> **What is required**:
Please write out, exactly as given, the line that contains "TH1: 47k (CN4/2, GND) -> 47k (GND, N_1)" and all lines that follow it through the end of the listing, and nothing else.

> **Stored data**:

————

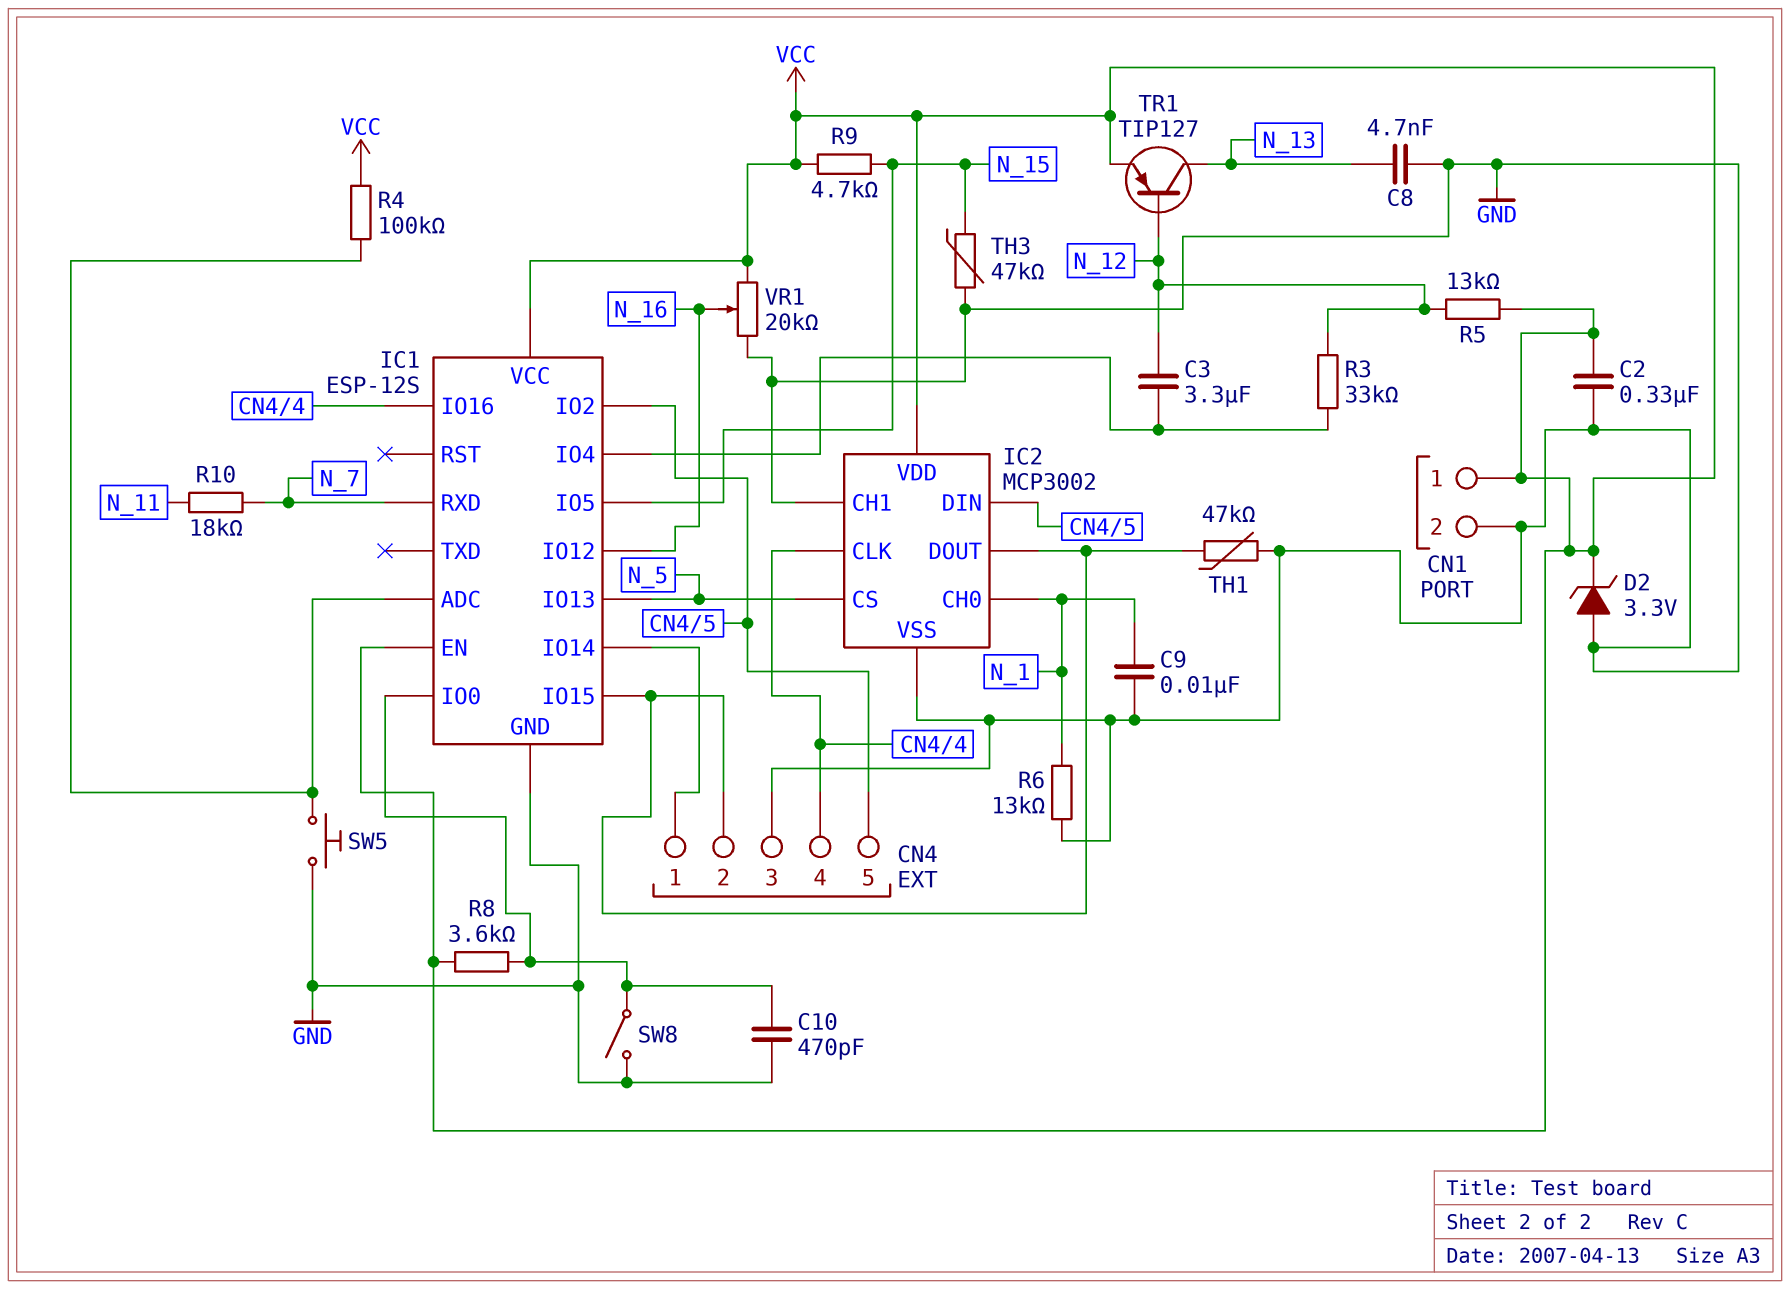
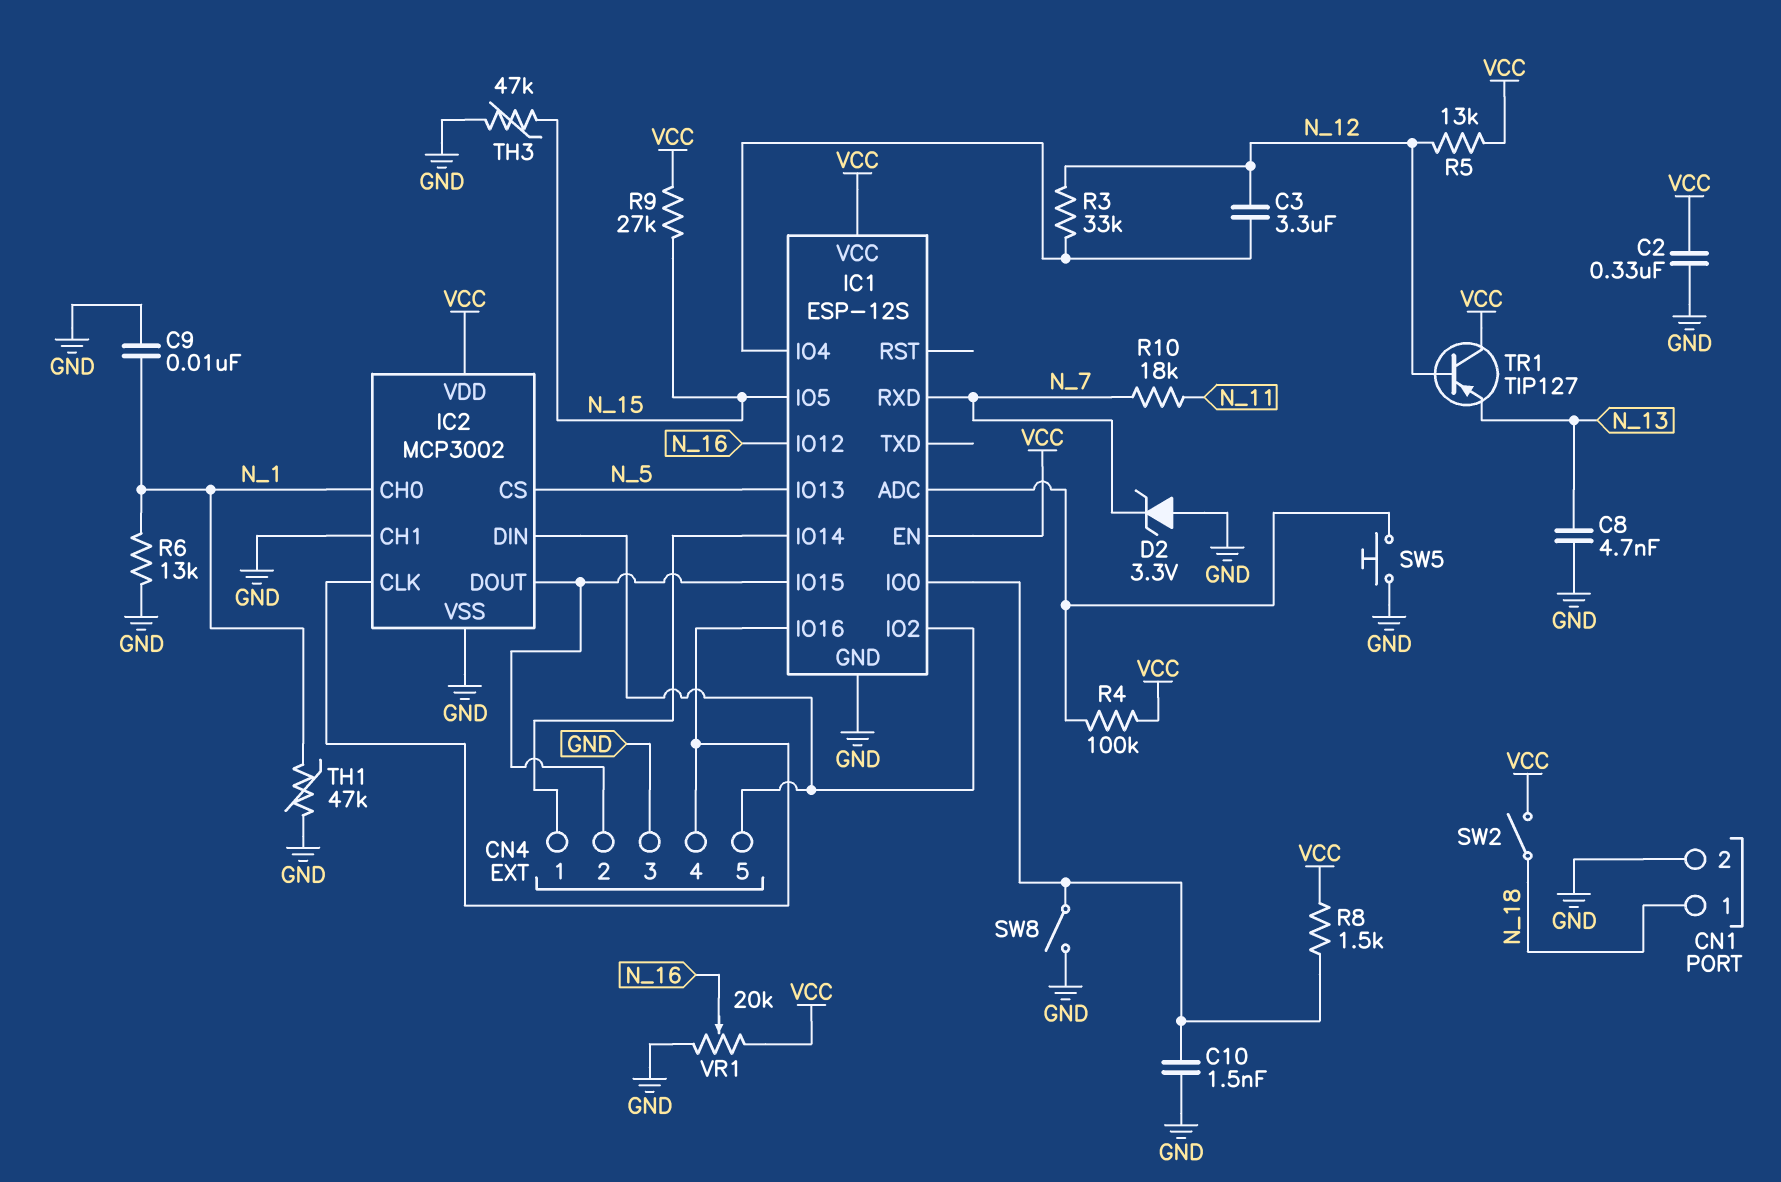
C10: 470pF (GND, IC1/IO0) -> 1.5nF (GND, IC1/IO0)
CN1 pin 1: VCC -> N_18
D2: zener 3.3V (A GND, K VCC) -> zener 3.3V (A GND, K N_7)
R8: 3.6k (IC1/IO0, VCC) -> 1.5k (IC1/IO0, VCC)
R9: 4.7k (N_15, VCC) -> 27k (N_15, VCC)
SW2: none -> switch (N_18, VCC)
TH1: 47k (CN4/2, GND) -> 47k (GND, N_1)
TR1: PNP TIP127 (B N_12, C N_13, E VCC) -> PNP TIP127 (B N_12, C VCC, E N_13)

————

> **Written response**:
TH1: 47k (CN4/2, GND) -> 47k (GND, N_1)
TR1: PNP TIP127 (B N_12, C N_13, E VCC) -> PNP TIP127 (B N_12, C VCC, E N_13)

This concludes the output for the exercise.